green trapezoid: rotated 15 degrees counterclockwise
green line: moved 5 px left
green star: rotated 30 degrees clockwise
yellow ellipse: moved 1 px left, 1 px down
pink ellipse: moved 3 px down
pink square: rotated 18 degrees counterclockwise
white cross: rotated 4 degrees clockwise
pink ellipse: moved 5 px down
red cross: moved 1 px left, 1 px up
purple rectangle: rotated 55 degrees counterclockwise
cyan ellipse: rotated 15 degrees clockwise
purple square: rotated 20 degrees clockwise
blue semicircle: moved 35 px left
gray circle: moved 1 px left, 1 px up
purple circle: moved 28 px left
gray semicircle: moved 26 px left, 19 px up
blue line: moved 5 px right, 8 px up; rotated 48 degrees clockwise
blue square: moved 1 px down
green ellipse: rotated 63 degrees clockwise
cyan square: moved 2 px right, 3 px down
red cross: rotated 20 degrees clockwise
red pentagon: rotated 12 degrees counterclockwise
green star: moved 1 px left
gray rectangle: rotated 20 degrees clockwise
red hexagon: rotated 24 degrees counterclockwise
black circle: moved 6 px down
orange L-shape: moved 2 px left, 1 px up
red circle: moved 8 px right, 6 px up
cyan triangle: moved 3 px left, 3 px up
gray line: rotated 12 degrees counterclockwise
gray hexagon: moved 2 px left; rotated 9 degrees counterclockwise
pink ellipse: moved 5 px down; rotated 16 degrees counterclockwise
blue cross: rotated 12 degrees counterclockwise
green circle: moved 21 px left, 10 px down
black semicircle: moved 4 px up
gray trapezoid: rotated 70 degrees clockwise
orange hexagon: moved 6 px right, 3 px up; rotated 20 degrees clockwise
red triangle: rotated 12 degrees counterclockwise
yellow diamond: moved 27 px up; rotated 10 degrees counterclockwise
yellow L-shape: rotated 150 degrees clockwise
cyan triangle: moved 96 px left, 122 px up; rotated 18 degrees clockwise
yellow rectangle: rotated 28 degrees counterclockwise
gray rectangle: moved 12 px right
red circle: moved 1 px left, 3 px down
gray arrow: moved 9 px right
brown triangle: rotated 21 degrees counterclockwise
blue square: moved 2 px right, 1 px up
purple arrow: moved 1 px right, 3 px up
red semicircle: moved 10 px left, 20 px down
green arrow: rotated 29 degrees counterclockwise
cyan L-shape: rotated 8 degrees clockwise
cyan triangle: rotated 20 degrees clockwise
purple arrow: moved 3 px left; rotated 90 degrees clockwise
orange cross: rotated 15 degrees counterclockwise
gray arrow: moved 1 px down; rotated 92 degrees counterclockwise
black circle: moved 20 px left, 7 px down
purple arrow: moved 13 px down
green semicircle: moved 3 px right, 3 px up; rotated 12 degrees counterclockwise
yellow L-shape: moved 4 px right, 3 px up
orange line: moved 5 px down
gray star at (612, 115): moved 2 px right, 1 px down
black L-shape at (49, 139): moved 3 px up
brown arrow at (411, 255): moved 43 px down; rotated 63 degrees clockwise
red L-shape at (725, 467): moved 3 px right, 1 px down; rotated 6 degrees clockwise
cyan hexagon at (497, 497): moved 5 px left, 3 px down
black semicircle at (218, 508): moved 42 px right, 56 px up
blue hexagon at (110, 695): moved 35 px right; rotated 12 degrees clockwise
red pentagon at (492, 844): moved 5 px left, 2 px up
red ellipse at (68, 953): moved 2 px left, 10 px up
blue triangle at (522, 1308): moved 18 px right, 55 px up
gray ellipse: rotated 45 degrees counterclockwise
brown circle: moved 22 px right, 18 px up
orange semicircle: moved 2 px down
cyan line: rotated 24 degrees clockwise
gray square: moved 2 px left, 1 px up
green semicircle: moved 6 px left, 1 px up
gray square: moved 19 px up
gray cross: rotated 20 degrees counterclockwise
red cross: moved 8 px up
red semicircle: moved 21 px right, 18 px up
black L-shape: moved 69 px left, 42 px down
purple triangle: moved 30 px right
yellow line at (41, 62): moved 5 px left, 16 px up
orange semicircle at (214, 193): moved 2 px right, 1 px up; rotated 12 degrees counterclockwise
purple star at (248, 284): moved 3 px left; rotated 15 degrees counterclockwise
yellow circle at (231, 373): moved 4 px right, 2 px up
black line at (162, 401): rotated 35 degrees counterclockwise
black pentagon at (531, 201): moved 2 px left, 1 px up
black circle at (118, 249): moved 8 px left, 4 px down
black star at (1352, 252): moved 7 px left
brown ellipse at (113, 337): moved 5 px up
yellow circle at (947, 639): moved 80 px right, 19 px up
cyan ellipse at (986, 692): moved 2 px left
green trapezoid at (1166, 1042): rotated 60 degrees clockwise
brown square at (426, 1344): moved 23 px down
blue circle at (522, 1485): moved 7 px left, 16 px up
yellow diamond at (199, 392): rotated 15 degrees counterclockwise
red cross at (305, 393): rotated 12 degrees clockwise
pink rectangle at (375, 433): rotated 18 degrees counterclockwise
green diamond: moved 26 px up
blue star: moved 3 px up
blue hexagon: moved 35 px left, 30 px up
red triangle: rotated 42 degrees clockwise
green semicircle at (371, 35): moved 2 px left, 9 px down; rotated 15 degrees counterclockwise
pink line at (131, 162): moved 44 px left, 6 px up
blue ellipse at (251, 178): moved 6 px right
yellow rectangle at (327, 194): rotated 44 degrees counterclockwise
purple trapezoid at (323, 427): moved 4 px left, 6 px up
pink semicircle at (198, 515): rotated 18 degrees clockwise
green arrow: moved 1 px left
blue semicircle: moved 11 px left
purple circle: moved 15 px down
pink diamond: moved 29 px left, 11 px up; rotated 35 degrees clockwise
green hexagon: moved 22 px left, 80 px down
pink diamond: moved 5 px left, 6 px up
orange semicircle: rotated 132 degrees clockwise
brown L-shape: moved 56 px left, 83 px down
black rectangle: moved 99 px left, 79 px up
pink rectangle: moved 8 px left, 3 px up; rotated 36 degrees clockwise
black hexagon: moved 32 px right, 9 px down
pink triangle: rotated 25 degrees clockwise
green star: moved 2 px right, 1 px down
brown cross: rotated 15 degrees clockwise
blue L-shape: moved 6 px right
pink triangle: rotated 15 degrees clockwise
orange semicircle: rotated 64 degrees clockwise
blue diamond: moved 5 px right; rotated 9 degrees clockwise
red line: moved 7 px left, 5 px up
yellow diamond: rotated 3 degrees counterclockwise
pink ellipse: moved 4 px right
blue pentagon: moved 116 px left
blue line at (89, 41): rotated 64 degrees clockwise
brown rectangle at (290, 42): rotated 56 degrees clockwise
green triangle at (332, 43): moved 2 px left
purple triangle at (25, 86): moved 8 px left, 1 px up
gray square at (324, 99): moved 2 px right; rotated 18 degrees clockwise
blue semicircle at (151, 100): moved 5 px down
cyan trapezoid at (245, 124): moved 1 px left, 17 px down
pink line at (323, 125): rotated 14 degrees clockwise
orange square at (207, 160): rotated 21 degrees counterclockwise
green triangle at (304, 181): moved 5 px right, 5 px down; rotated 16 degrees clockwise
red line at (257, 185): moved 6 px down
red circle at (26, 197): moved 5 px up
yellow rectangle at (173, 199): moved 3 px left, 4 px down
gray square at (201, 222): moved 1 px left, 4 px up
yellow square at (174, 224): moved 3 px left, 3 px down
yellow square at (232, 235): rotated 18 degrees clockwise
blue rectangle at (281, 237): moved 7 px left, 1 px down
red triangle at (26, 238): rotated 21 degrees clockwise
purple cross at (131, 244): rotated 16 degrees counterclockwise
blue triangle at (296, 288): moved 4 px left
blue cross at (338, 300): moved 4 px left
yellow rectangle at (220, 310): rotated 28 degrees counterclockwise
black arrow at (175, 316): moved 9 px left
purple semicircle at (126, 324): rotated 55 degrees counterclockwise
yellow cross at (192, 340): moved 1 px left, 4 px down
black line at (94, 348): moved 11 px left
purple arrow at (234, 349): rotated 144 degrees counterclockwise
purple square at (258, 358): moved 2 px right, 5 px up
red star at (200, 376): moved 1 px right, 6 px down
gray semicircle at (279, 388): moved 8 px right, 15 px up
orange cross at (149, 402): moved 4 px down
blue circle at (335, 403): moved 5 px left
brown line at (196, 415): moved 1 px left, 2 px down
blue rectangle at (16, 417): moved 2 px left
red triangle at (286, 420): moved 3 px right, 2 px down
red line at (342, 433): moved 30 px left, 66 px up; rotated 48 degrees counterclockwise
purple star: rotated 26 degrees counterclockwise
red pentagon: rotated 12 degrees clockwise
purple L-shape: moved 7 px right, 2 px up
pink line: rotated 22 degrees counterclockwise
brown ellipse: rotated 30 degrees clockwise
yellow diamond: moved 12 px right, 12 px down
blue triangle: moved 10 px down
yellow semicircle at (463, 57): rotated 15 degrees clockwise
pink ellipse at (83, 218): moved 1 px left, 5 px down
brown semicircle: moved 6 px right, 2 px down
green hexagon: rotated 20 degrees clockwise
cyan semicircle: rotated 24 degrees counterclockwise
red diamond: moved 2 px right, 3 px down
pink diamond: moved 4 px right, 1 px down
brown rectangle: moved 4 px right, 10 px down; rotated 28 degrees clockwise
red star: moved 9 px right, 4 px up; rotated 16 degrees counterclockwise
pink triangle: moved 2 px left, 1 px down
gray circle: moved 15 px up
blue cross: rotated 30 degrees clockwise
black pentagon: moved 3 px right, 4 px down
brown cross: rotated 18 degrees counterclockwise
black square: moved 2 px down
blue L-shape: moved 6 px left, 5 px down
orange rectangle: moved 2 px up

### Instructions for the task
Print everything from the first line of the records above down to the line that contains "red triangle: rotated 12", including both of those lines, with no characters changed.

### Exercise result
green trapezoid: rotated 15 degrees counterclockwise
green line: moved 5 px left
green star: rotated 30 degrees clockwise
yellow ellipse: moved 1 px left, 1 px down
pink ellipse: moved 3 px down
pink square: rotated 18 degrees counterclockwise
white cross: rotated 4 degrees clockwise
pink ellipse: moved 5 px down
red cross: moved 1 px left, 1 px up
purple rectangle: rotated 55 degrees counterclockwise
cyan ellipse: rotated 15 degrees clockwise
purple square: rotated 20 degrees clockwise
blue semicircle: moved 35 px left
gray circle: moved 1 px left, 1 px up
purple circle: moved 28 px left
gray semicircle: moved 26 px left, 19 px up
blue line: moved 5 px right, 8 px up; rotated 48 degrees clockwise
blue square: moved 1 px down
green ellipse: rotated 63 degrees clockwise
cyan square: moved 2 px right, 3 px down
red cross: rotated 20 degrees clockwise
red pentagon: rotated 12 degrees counterclockwise
green star: moved 1 px left
gray rectangle: rotated 20 degrees clockwise
red hexagon: rotated 24 degrees counterclockwise
black circle: moved 6 px down
orange L-shape: moved 2 px left, 1 px up
red circle: moved 8 px right, 6 px up
cyan triangle: moved 3 px left, 3 px up
gray line: rotated 12 degrees counterclockwise
gray hexagon: moved 2 px left; rotated 9 degrees counterclockwise
pink ellipse: moved 5 px down; rotated 16 degrees counterclockwise
blue cross: rotated 12 degrees counterclockwise
green circle: moved 21 px left, 10 px down
black semicircle: moved 4 px up
gray trapezoid: rotated 70 degrees clockwise
orange hexagon: moved 6 px right, 3 px up; rotated 20 degrees clockwise
red triangle: rotated 12 degrees counterclockwise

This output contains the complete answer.